• _Task details_
Repeat exactly, and only, the lines from the one containing "C204: 1.5nF (GND, JP201/2)" through the end of the records.

• _Source records_
Content starts

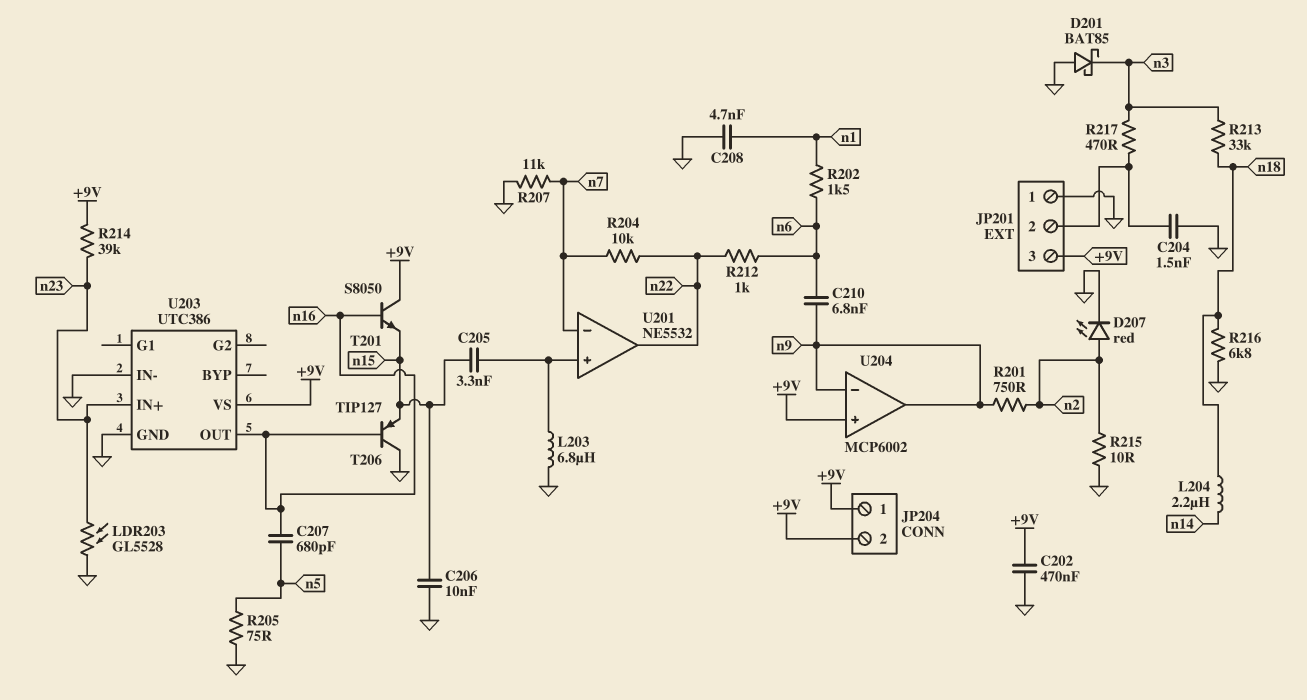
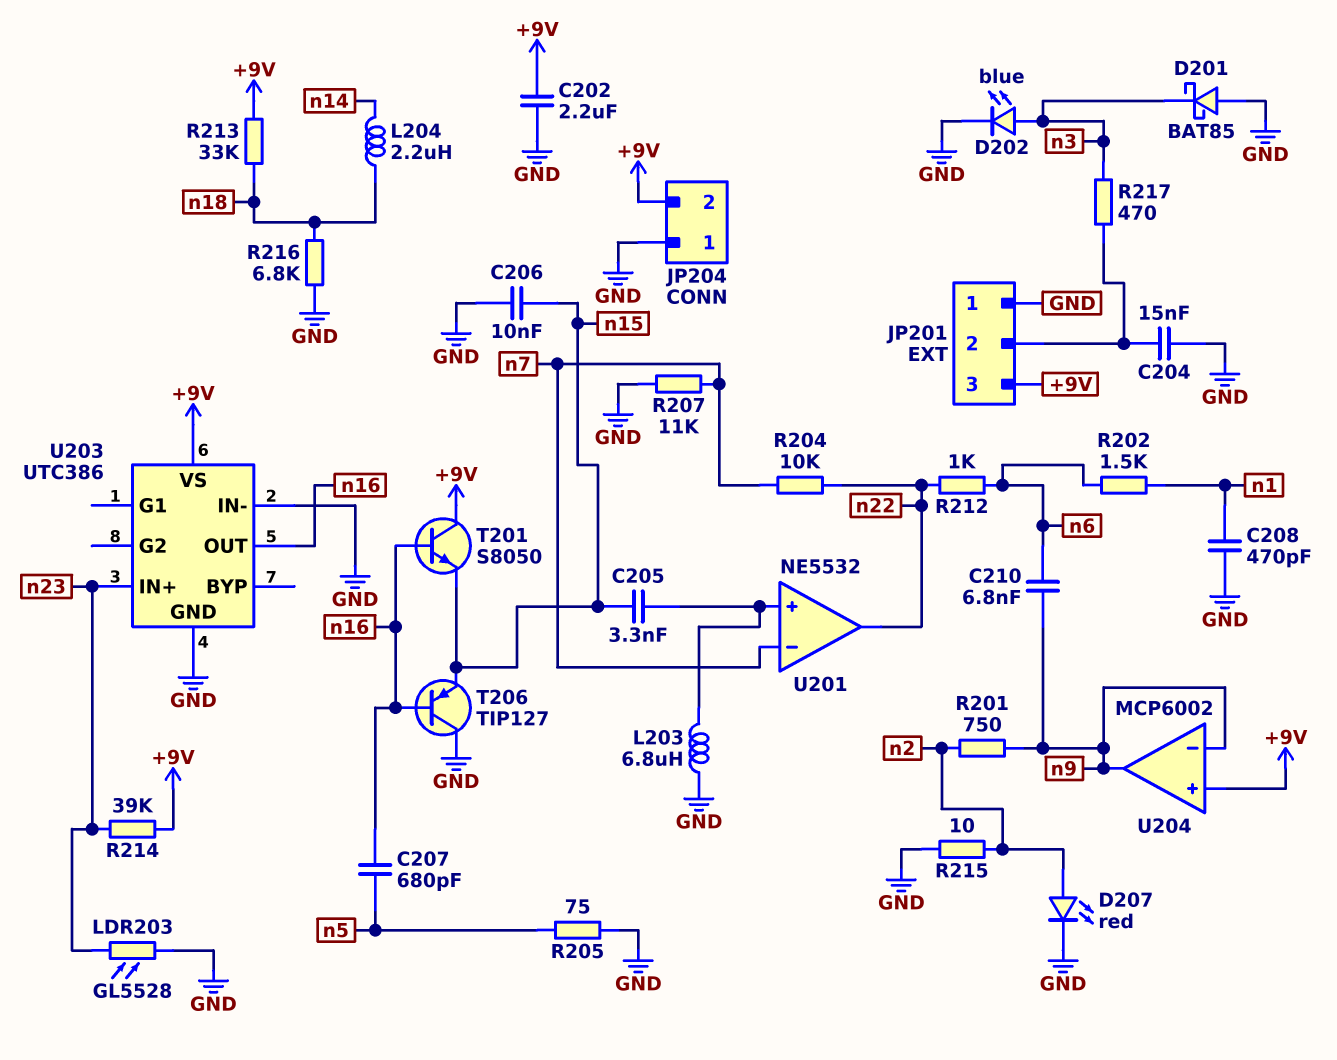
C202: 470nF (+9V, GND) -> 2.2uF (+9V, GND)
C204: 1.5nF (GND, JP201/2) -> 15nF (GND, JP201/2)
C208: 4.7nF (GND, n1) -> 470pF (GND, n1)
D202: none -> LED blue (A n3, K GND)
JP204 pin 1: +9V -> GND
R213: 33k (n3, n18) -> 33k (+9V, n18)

Content ends

• _Answer box_
C204: 1.5nF (GND, JP201/2) -> 15nF (GND, JP201/2)
C208: 4.7nF (GND, n1) -> 470pF (GND, n1)
D202: none -> LED blue (A n3, K GND)
JP204 pin 1: +9V -> GND
R213: 33k (n3, n18) -> 33k (+9V, n18)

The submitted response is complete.